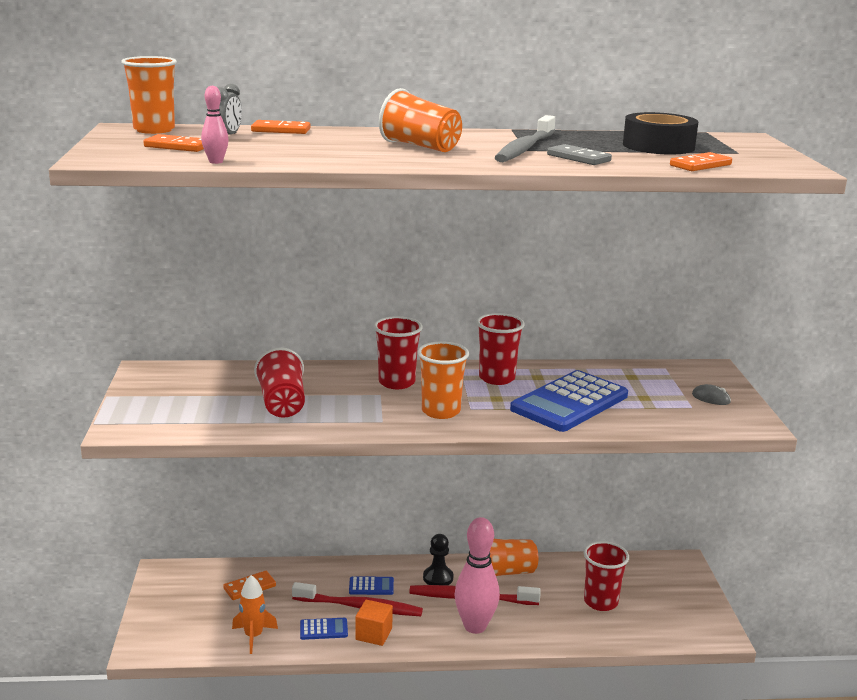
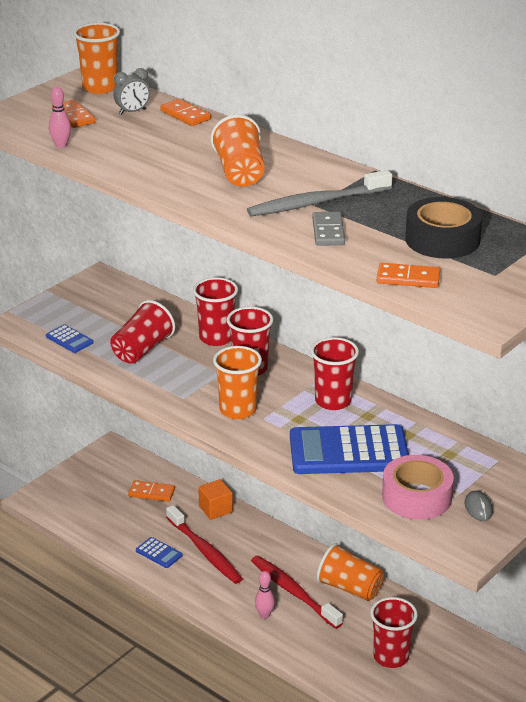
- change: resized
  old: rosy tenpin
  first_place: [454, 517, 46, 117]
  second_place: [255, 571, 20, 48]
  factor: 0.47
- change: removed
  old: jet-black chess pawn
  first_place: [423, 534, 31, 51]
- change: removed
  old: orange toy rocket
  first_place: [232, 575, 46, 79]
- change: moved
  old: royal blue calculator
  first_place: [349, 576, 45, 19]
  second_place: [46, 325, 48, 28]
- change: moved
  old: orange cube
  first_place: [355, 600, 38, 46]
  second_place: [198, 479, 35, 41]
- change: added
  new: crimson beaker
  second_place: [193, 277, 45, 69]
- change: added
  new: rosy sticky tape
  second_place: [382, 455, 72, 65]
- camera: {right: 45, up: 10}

Aim of the task » Return the records exactly as they stand, and drop every picture.

Exercise answer »
- change: resized
  old: rosy tenpin
  first_place: [454, 517, 46, 117]
  second_place: [255, 571, 20, 48]
  factor: 0.47
- change: removed
  old: jet-black chess pawn
  first_place: [423, 534, 31, 51]
- change: removed
  old: orange toy rocket
  first_place: [232, 575, 46, 79]
- change: moved
  old: royal blue calculator
  first_place: [349, 576, 45, 19]
  second_place: [46, 325, 48, 28]
- change: moved
  old: orange cube
  first_place: [355, 600, 38, 46]
  second_place: [198, 479, 35, 41]
- change: added
  new: crimson beaker
  second_place: [193, 277, 45, 69]
- change: added
  new: rosy sticky tape
  second_place: [382, 455, 72, 65]
- camera: {right: 45, up: 10}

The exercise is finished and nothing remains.